Each line of the data below that contains "schottky" must be copied.

[Itemized modification records]
--------------------

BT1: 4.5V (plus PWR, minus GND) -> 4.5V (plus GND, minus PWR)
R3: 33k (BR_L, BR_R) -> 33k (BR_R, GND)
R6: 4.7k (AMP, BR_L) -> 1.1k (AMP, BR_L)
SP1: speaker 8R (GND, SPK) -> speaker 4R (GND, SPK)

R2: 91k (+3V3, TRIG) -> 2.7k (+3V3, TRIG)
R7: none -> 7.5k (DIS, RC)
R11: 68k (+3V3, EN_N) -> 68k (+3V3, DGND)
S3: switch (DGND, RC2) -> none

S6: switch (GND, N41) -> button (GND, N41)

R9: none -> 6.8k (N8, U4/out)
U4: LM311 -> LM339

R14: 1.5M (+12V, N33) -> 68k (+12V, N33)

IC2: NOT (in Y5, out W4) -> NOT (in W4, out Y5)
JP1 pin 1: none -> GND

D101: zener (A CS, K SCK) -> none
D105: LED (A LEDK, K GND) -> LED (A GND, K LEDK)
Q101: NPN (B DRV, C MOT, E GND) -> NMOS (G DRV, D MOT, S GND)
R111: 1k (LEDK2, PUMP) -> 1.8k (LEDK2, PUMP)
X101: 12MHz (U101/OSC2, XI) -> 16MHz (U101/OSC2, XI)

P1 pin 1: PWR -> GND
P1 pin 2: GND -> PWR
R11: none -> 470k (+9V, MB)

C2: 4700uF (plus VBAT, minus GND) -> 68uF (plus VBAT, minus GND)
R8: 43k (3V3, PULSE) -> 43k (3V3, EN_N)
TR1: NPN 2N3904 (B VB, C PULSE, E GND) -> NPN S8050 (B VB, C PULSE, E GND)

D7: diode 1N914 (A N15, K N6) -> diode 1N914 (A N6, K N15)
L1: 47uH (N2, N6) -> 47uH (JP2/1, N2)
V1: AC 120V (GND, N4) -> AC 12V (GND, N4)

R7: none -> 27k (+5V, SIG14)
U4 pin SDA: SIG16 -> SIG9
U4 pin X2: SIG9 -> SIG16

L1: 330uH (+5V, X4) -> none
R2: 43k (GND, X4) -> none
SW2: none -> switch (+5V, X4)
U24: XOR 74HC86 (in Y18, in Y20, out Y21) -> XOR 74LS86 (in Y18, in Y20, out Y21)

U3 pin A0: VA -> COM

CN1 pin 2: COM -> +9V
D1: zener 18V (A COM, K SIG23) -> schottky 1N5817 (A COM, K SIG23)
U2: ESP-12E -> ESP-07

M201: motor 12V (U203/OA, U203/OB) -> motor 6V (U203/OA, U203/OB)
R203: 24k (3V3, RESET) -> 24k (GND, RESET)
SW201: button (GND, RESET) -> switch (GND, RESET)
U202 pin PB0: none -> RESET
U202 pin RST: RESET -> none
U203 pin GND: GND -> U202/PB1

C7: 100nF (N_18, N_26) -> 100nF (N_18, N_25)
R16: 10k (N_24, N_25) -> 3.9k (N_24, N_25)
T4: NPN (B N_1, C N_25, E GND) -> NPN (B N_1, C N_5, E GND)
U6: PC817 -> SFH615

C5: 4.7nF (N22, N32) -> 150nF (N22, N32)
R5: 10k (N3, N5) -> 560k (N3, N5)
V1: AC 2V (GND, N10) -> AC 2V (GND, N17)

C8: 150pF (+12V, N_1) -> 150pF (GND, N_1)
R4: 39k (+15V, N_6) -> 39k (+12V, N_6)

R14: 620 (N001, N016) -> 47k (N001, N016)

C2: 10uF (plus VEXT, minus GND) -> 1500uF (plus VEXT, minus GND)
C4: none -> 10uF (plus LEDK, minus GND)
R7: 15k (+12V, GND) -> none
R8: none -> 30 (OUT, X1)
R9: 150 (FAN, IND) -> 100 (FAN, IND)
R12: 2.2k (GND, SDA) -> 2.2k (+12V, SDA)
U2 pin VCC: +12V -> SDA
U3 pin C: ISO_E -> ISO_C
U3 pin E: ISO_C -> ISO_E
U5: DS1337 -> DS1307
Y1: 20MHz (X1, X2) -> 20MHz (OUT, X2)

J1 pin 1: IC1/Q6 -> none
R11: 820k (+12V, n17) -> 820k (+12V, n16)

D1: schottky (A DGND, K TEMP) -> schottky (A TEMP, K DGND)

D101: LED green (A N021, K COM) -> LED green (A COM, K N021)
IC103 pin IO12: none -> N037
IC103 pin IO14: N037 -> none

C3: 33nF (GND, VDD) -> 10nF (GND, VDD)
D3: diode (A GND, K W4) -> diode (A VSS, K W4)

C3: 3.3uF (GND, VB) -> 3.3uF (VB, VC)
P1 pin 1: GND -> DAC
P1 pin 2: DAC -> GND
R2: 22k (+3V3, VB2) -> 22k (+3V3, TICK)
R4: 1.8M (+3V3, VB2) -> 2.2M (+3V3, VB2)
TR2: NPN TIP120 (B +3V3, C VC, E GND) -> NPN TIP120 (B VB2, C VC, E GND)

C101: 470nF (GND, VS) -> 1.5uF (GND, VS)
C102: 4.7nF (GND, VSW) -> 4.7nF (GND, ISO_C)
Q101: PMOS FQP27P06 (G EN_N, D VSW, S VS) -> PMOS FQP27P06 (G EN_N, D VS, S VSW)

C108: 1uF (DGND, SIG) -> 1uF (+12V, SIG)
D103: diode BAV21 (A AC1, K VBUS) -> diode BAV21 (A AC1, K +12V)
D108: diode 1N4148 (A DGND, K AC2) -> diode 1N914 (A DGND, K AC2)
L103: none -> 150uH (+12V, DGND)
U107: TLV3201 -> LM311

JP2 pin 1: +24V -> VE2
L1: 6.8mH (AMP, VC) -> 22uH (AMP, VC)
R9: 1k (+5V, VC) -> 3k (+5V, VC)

--------------------

## Task output
D1: zener 18V (A COM, K SIG23) -> schottky 1N5817 (A COM, K SIG23)
D1: schottky (A DGND, K TEMP) -> schottky (A TEMP, K DGND)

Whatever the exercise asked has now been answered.